Dataset content:

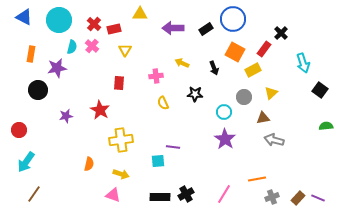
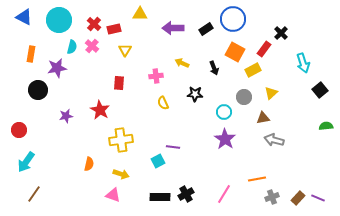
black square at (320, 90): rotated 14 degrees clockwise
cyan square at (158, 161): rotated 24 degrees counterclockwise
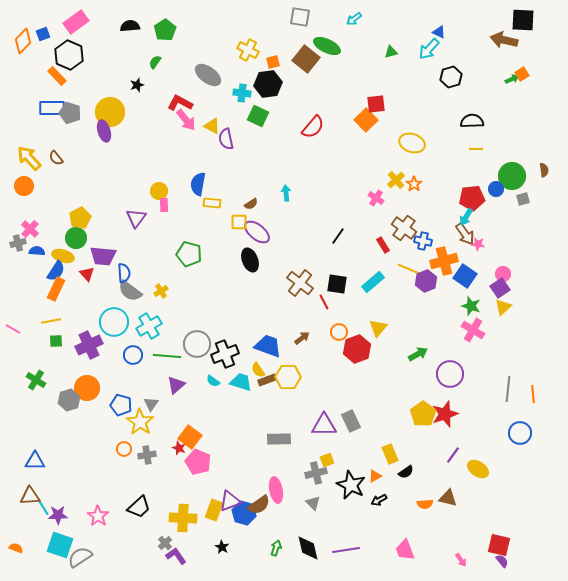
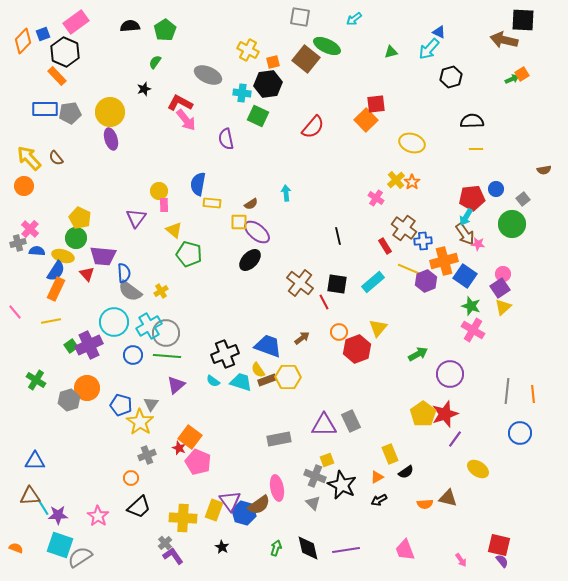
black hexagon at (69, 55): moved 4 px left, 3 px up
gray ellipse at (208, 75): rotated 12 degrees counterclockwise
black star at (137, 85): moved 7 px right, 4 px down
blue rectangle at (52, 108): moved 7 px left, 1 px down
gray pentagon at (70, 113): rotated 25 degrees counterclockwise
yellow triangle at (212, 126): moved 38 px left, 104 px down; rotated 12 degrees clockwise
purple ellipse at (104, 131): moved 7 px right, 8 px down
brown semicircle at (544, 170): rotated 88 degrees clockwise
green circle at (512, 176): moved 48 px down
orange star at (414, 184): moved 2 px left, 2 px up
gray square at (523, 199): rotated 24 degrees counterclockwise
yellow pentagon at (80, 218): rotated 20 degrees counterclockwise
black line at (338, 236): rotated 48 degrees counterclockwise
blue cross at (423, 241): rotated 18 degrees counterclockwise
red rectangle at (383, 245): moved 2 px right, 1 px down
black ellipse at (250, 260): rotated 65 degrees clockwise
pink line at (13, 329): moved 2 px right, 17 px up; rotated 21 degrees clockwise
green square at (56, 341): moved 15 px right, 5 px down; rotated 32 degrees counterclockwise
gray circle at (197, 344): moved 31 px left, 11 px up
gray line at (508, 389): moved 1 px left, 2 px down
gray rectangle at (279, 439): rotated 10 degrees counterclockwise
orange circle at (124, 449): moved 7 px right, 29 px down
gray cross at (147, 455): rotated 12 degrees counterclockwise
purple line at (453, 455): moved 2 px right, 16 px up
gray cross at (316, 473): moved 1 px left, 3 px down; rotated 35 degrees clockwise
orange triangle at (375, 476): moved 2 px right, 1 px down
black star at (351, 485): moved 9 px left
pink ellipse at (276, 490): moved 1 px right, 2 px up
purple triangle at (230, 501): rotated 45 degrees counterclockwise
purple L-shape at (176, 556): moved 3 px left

...

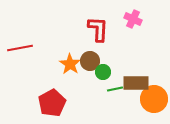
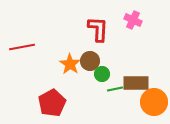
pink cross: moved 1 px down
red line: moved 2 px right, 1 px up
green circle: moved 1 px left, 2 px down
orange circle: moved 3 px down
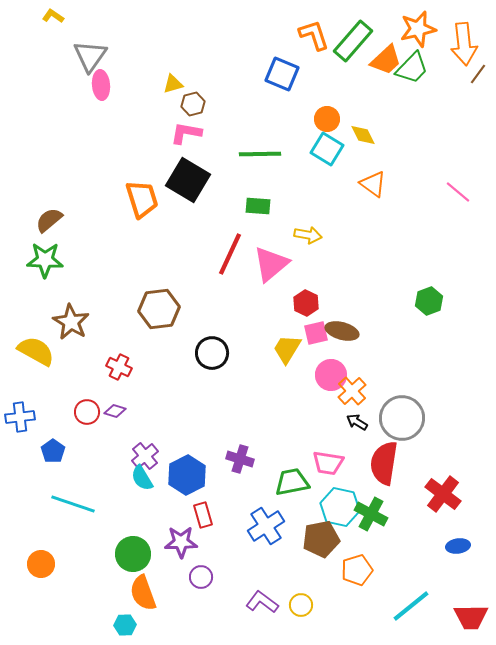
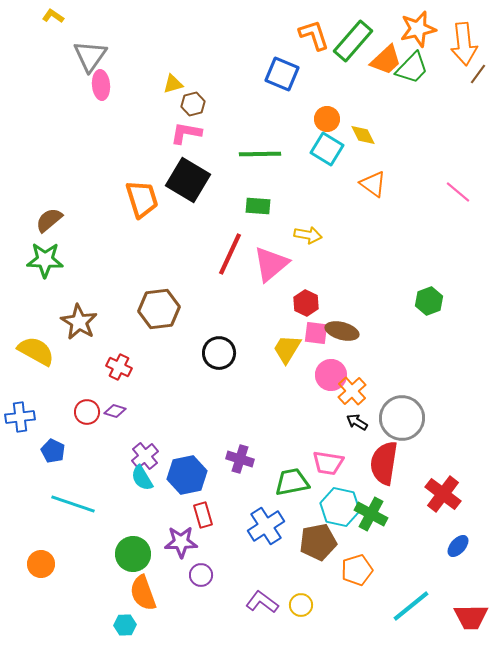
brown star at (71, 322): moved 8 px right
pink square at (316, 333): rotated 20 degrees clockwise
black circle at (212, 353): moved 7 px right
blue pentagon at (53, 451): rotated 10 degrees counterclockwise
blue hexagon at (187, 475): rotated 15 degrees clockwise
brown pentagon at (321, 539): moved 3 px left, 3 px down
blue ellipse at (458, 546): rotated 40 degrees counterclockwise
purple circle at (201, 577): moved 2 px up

Your goal: Reproduce the listing above only between the lines holding "black square at" and "gray circle at", inclusive. Every line must match exactly, and pictures are dropped.

Task answer:
black square at (320, 90): rotated 14 degrees clockwise
cyan square at (158, 161): rotated 24 degrees counterclockwise
black hexagon at (69, 55): moved 4 px left, 3 px up
gray ellipse at (208, 75): rotated 12 degrees counterclockwise
black star at (137, 85): moved 7 px right, 4 px down
blue rectangle at (52, 108): moved 7 px left, 1 px down
gray pentagon at (70, 113): rotated 25 degrees counterclockwise
yellow triangle at (212, 126): moved 38 px left, 104 px down; rotated 12 degrees clockwise
purple ellipse at (104, 131): moved 7 px right, 8 px down
brown semicircle at (544, 170): rotated 88 degrees clockwise
green circle at (512, 176): moved 48 px down
orange star at (414, 184): moved 2 px left, 2 px up
gray square at (523, 199): rotated 24 degrees counterclockwise
yellow pentagon at (80, 218): rotated 20 degrees counterclockwise
black line at (338, 236): rotated 48 degrees counterclockwise
blue cross at (423, 241): rotated 18 degrees counterclockwise
red rectangle at (383, 245): moved 2 px right, 1 px down
black ellipse at (250, 260): rotated 65 degrees clockwise
pink line at (13, 329): moved 2 px right, 17 px up; rotated 21 degrees clockwise
green square at (56, 341): moved 15 px right, 5 px down; rotated 32 degrees counterclockwise
gray circle at (197, 344): moved 31 px left, 11 px up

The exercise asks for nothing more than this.